RECORDS PROVIDED Block Start

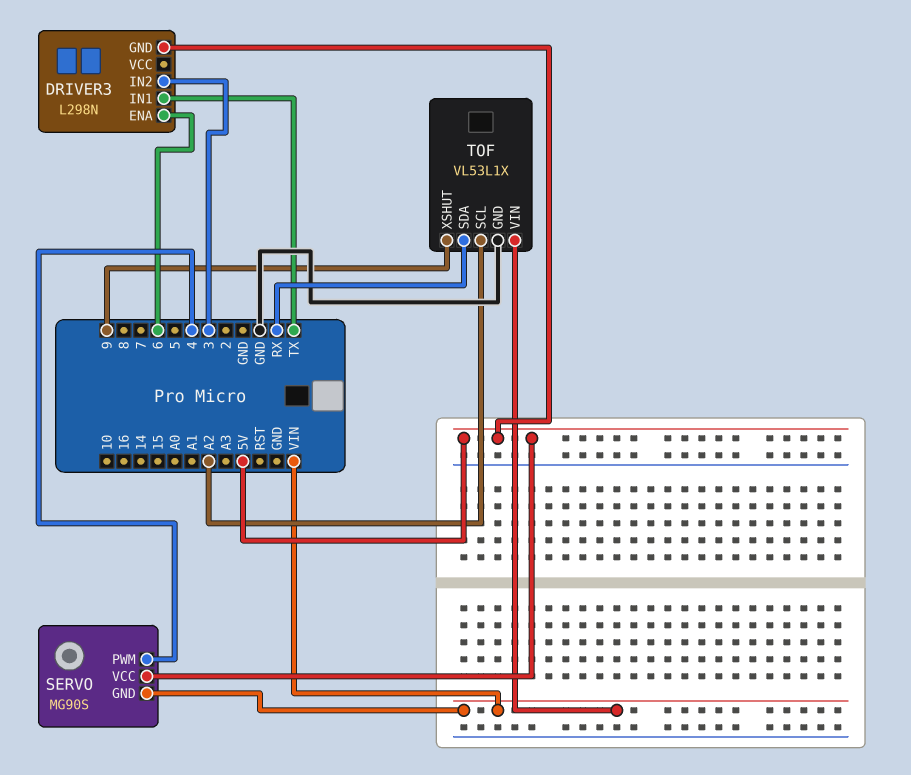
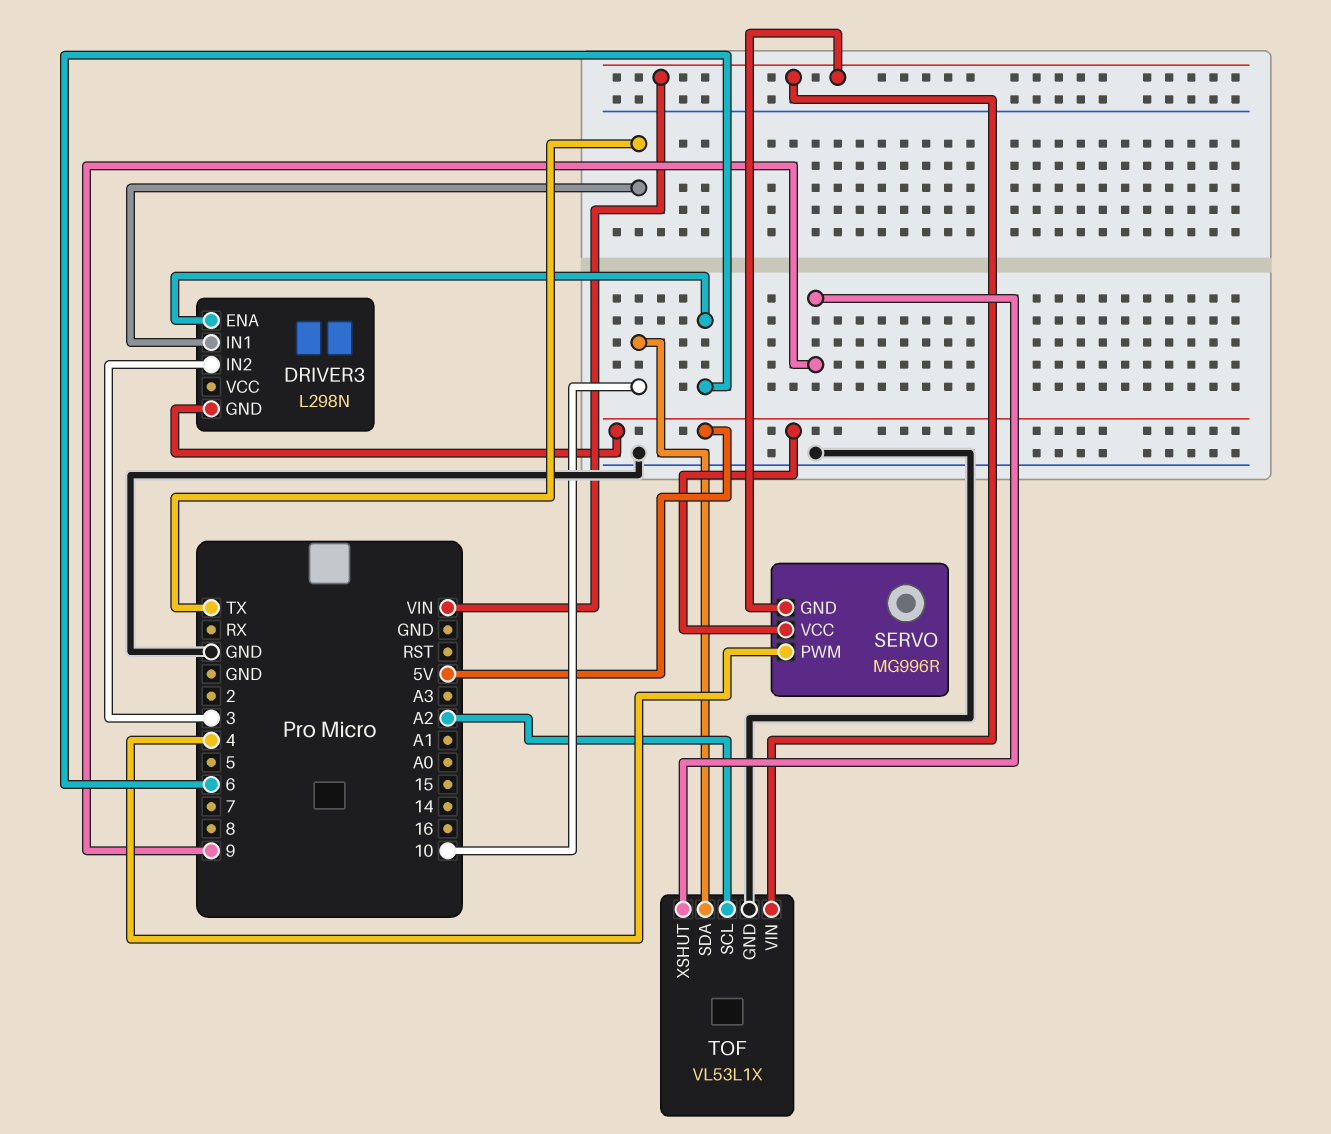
SERVO: MG90S -> MG996R
TOF pin SDA: RX -> 10

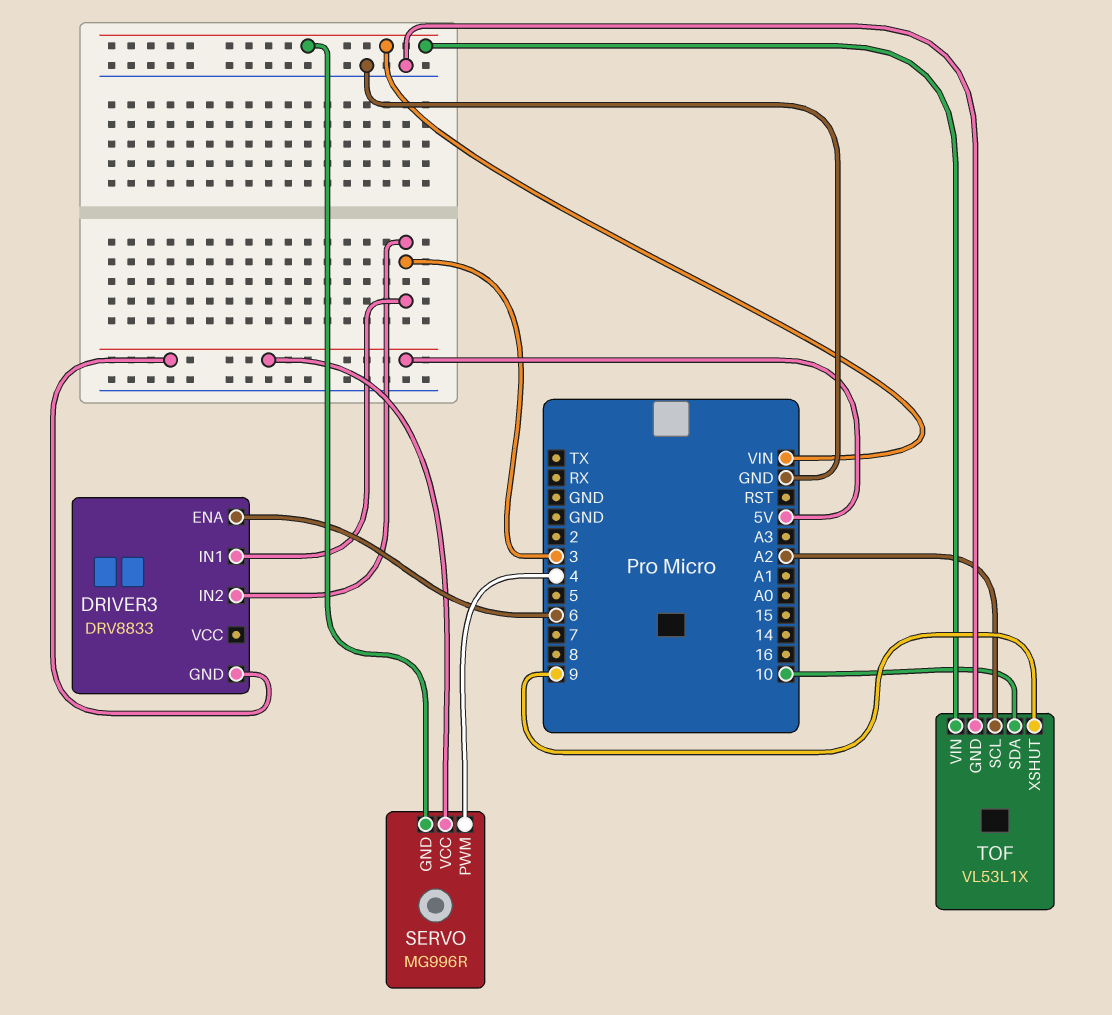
DRIVER3: L298N -> DRV8833
DRIVER3 pin IN1: TX -> 3

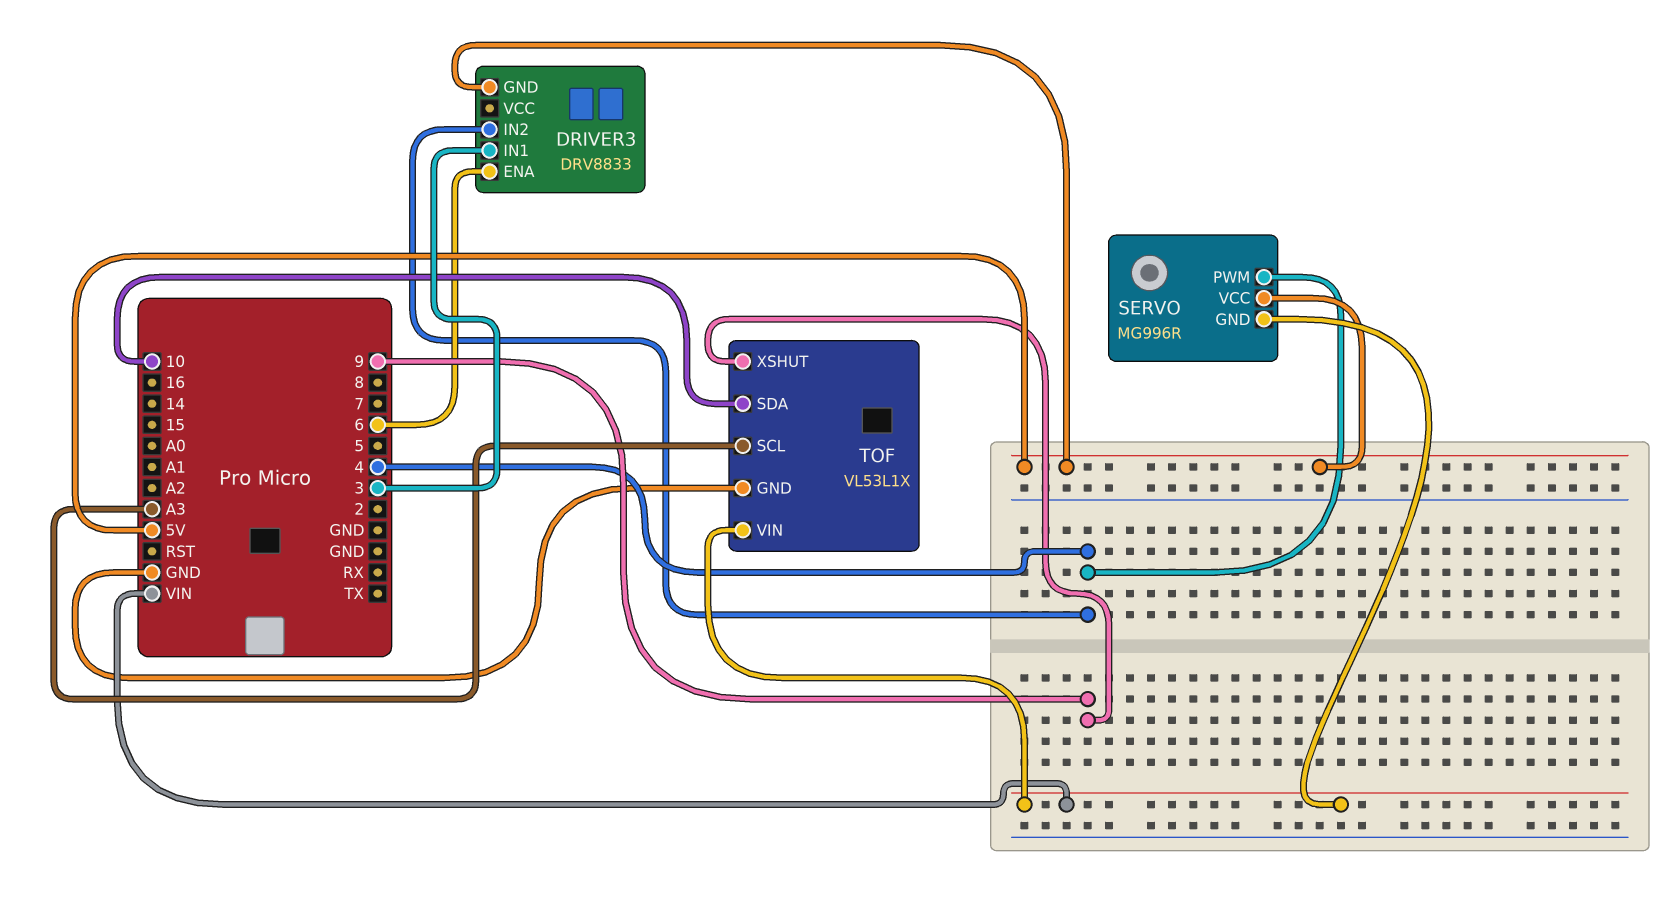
DRIVER3 pin IN2: 3 -> 4
TOF pin SCL: A2 -> A3

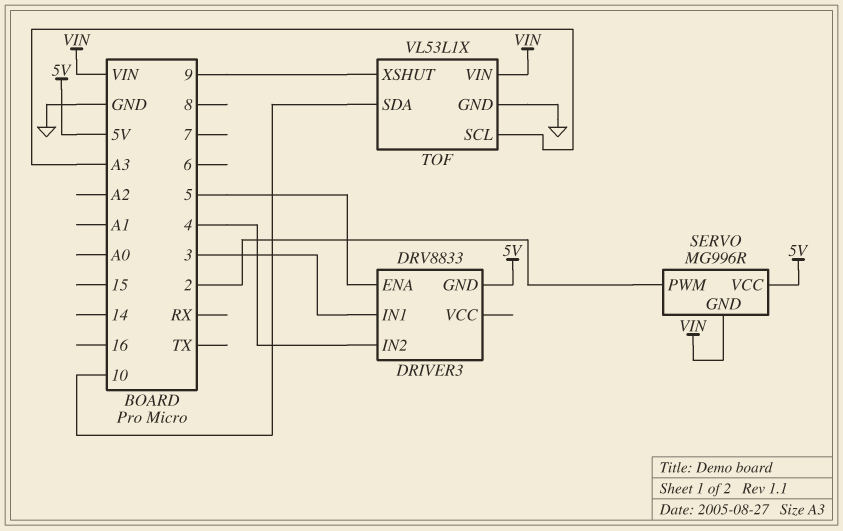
DRIVER3 pin ENA: 6 -> 5
SERVO pin PWM: 4 -> 2

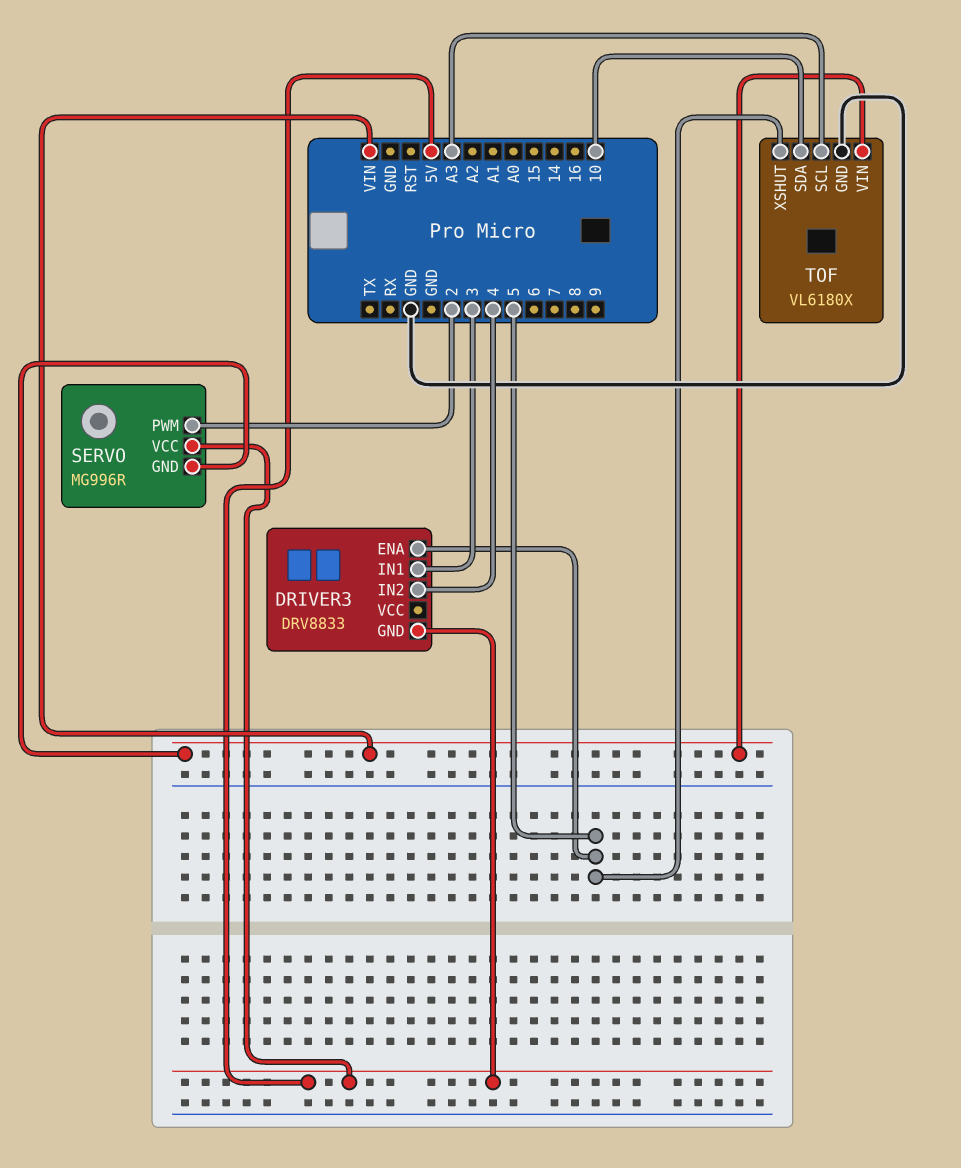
TOF: VL53L1X -> VL6180X
TOF pin XSHUT: 9 -> 5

RECORDS PROVIDED Block End

### TASK ITEM
Pictures are to be omitted; set down the rest of the entries exactly as given.

### ANSWER
SERVO: MG90S -> MG996R
TOF pin SDA: RX -> 10

DRIVER3: L298N -> DRV8833
DRIVER3 pin IN1: TX -> 3

DRIVER3 pin IN2: 3 -> 4
TOF pin SCL: A2 -> A3

DRIVER3 pin ENA: 6 -> 5
SERVO pin PWM: 4 -> 2

TOF: VL53L1X -> VL6180X
TOF pin XSHUT: 9 -> 5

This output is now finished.